_TASK GOAL_
Please copy out every line in the records below that includes the word "button".

(INFORMATION SHOWN begins)

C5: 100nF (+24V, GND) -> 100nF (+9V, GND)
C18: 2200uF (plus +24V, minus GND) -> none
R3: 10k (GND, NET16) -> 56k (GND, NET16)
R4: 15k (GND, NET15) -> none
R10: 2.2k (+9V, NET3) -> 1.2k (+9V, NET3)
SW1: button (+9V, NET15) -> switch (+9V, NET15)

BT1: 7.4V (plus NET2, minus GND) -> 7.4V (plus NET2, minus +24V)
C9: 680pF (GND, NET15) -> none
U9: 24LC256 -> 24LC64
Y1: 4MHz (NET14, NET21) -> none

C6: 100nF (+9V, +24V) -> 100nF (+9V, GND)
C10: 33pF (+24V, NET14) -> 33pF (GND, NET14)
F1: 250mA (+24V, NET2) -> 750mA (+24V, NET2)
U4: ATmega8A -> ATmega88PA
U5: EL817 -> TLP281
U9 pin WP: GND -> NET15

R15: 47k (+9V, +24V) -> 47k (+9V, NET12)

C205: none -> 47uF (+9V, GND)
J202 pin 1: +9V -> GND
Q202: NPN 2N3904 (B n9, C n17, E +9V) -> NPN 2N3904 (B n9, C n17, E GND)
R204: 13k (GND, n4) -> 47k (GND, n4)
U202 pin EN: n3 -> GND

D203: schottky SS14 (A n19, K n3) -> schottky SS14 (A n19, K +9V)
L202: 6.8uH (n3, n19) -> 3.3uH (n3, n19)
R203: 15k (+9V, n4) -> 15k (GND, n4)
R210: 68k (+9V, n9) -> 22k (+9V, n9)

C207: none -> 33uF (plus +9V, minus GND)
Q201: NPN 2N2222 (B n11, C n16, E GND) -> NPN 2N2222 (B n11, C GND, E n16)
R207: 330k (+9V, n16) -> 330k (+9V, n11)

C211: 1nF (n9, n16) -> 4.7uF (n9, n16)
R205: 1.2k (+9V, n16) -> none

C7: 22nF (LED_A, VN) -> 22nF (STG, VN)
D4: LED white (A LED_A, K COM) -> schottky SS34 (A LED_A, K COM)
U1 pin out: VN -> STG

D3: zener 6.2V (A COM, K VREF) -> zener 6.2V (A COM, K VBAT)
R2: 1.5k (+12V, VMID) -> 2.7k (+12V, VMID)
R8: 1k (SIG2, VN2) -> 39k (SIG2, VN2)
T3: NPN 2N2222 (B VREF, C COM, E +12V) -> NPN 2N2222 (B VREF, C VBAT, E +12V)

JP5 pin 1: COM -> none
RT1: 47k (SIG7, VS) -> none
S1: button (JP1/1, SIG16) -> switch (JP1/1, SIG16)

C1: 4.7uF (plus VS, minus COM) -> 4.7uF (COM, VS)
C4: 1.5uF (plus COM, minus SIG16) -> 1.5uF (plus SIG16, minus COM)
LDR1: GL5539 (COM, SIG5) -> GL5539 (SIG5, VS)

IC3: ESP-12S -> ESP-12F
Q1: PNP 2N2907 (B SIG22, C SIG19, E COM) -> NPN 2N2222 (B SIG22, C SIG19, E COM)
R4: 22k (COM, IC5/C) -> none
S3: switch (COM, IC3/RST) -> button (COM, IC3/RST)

(INFORMATION SHOWN ends)

_ANSWER BOX_
SW1: button (+9V, NET15) -> switch (+9V, NET15)
S1: button (JP1/1, SIG16) -> switch (JP1/1, SIG16)
S3: switch (COM, IC3/RST) -> button (COM, IC3/RST)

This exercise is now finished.